Data rows:
■ ■ ■ ■

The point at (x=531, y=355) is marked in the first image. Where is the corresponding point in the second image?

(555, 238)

■ ■ ■ ■

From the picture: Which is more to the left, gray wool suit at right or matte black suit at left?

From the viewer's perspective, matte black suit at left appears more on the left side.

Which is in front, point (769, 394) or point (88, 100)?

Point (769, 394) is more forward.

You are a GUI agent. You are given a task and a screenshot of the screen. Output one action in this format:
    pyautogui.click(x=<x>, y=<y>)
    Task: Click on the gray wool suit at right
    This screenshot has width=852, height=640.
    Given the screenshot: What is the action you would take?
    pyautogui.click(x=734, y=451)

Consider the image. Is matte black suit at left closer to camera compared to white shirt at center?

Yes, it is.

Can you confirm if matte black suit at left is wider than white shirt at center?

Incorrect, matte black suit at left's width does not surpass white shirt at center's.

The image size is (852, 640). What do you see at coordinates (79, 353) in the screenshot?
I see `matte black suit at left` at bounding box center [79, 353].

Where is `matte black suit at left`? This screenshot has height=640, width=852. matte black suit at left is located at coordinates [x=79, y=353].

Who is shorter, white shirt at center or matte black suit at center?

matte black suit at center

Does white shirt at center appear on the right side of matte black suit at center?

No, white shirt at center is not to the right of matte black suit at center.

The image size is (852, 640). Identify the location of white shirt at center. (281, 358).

■ ■ ■ ■

What to do: Rewrite the lines from the one containing "No, white shirt" through the one containing "The image size is (852, 640). Identify", inclusive, changing "white shirt" to "ivory blouse" and leaving everything else as it is.

The output:
No, ivory blouse at center is not to the right of matte black suit at center.

The image size is (852, 640). Identify the location of ivory blouse at center. (281, 358).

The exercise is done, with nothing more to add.